*Task description*. Begin at the first line of the records below and, please, give each line again exactly until the line with "HALL3 pin OUT: D33 -> D23" is included.

Stored data:
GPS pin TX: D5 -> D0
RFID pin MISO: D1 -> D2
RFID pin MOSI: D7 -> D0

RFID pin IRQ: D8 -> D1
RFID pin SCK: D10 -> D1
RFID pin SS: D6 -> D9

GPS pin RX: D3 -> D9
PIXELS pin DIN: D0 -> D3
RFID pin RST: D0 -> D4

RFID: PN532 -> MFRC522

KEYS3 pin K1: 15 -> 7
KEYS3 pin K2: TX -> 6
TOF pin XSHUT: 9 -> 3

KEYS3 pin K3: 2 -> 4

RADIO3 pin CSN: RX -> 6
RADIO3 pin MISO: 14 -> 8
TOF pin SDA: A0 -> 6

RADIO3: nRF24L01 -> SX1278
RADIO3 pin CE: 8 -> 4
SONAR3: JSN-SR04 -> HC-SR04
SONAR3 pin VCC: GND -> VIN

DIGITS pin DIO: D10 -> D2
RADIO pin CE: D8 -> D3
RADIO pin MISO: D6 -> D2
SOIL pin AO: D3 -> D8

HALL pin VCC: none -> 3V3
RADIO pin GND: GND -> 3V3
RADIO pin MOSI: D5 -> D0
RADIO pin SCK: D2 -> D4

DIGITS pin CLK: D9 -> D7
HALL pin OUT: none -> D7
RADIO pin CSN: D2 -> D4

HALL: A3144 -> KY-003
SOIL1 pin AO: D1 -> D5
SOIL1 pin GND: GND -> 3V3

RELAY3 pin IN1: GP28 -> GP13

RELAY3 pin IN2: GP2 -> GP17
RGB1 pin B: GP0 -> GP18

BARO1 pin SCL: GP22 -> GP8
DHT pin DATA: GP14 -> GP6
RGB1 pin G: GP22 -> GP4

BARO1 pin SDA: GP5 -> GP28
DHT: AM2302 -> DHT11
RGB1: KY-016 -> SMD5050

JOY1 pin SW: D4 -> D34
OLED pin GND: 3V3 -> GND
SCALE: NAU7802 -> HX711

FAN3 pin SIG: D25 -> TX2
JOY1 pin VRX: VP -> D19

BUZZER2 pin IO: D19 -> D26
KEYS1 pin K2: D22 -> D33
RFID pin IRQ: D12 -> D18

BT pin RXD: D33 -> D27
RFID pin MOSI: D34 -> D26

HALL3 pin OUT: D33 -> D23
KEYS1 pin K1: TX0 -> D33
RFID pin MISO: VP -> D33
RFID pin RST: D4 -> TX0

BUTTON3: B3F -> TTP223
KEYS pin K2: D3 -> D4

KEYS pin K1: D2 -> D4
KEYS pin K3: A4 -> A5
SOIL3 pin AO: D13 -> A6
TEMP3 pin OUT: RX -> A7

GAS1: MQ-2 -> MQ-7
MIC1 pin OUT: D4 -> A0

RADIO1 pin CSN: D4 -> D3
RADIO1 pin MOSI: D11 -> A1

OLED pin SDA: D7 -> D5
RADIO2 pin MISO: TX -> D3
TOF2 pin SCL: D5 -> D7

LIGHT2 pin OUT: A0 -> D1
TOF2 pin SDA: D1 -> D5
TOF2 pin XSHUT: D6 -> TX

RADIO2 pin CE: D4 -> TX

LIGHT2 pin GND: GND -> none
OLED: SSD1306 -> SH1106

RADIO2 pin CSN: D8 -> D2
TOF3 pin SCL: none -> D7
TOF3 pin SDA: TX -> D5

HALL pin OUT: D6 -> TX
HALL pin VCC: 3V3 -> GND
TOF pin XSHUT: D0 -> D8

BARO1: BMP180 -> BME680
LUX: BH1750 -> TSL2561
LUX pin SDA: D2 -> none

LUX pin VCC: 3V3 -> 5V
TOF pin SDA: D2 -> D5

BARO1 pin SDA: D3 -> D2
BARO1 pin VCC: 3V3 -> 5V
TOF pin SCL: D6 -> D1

*Output of the exercise*.
GPS pin TX: D5 -> D0
RFID pin MISO: D1 -> D2
RFID pin MOSI: D7 -> D0

RFID pin IRQ: D8 -> D1
RFID pin SCK: D10 -> D1
RFID pin SS: D6 -> D9

GPS pin RX: D3 -> D9
PIXELS pin DIN: D0 -> D3
RFID pin RST: D0 -> D4

RFID: PN532 -> MFRC522

KEYS3 pin K1: 15 -> 7
KEYS3 pin K2: TX -> 6
TOF pin XSHUT: 9 -> 3

KEYS3 pin K3: 2 -> 4

RADIO3 pin CSN: RX -> 6
RADIO3 pin MISO: 14 -> 8
TOF pin SDA: A0 -> 6

RADIO3: nRF24L01 -> SX1278
RADIO3 pin CE: 8 -> 4
SONAR3: JSN-SR04 -> HC-SR04
SONAR3 pin VCC: GND -> VIN

DIGITS pin DIO: D10 -> D2
RADIO pin CE: D8 -> D3
RADIO pin MISO: D6 -> D2
SOIL pin AO: D3 -> D8

HALL pin VCC: none -> 3V3
RADIO pin GND: GND -> 3V3
RADIO pin MOSI: D5 -> D0
RADIO pin SCK: D2 -> D4

DIGITS pin CLK: D9 -> D7
HALL pin OUT: none -> D7
RADIO pin CSN: D2 -> D4

HALL: A3144 -> KY-003
SOIL1 pin AO: D1 -> D5
SOIL1 pin GND: GND -> 3V3

RELAY3 pin IN1: GP28 -> GP13

RELAY3 pin IN2: GP2 -> GP17
RGB1 pin B: GP0 -> GP18

BARO1 pin SCL: GP22 -> GP8
DHT pin DATA: GP14 -> GP6
RGB1 pin G: GP22 -> GP4

BARO1 pin SDA: GP5 -> GP28
DHT: AM2302 -> DHT11
RGB1: KY-016 -> SMD5050

JOY1 pin SW: D4 -> D34
OLED pin GND: 3V3 -> GND
SCALE: NAU7802 -> HX711

FAN3 pin SIG: D25 -> TX2
JOY1 pin VRX: VP -> D19

BUZZER2 pin IO: D19 -> D26
KEYS1 pin K2: D22 -> D33
RFID pin IRQ: D12 -> D18

BT pin RXD: D33 -> D27
RFID pin MOSI: D34 -> D26

HALL3 pin OUT: D33 -> D23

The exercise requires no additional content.